# DIRECTIONS
Print out every line of the material exactly. Include no pictures.
::::::::
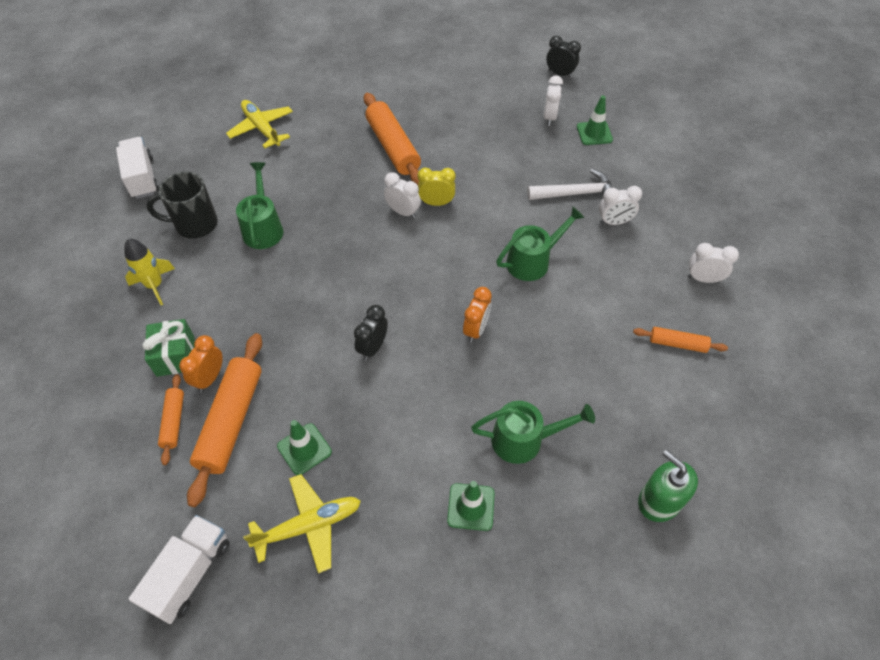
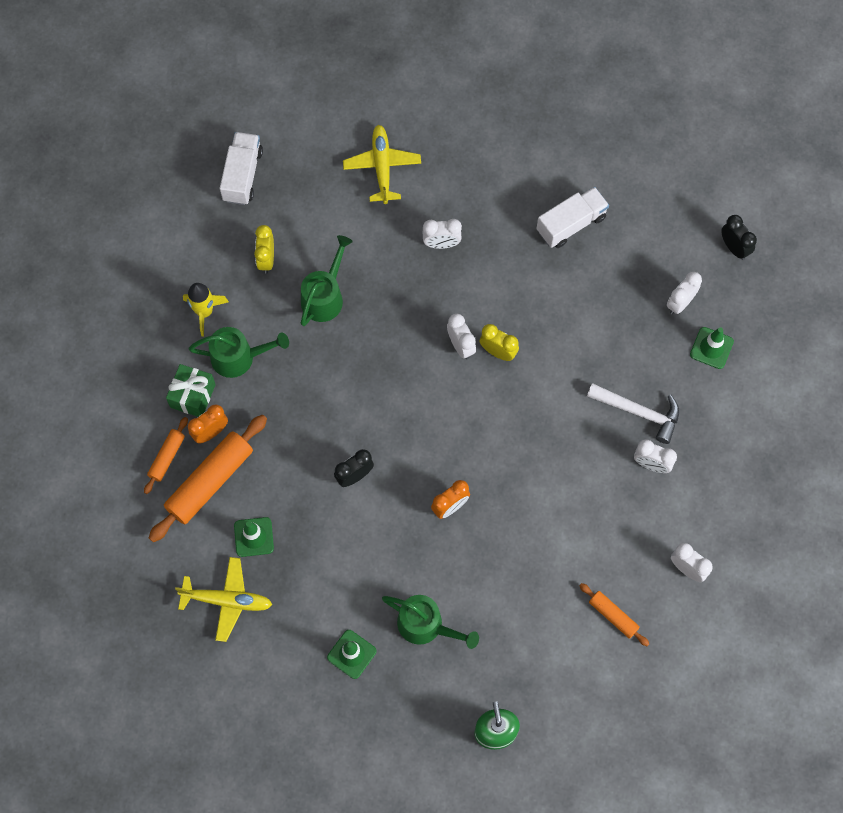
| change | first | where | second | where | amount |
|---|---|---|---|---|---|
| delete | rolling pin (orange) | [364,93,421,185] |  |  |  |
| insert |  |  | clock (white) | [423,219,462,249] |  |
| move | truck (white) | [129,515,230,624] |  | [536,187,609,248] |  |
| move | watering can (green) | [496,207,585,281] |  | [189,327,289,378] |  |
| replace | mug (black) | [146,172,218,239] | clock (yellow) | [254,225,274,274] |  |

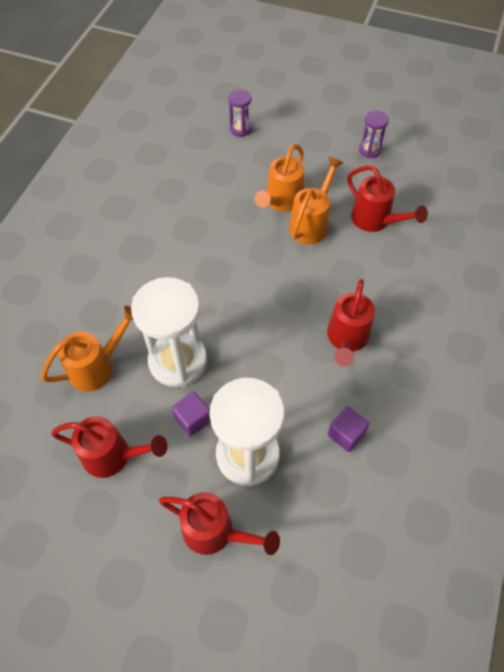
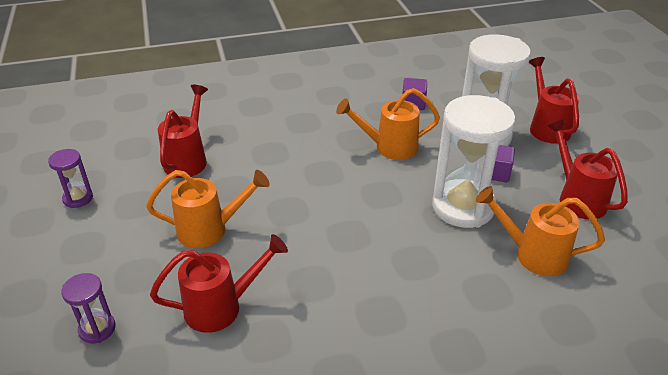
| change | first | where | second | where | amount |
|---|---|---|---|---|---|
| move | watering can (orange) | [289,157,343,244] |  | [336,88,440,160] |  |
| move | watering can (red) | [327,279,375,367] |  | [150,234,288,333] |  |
::::::::
# SOLUTION BELOW
| change | first | where | second | where | amount |
|---|---|---|---|---|---|
| delete | rolling pin (orange) | [364,93,421,185] |  |  |  |
| insert |  |  | clock (white) | [423,219,462,249] |  |
| move | truck (white) | [129,515,230,624] |  | [536,187,609,248] |  |
| move | watering can (green) | [496,207,585,281] |  | [189,327,289,378] |  |
| replace | mug (black) | [146,172,218,239] | clock (yellow) | [254,225,274,274] |  |

| change | first | where | second | where | amount |
|---|---|---|---|---|---|
| move | watering can (orange) | [289,157,343,244] |  | [336,88,440,160] |  |
| move | watering can (red) | [327,279,375,367] |  | [150,234,288,333] |  |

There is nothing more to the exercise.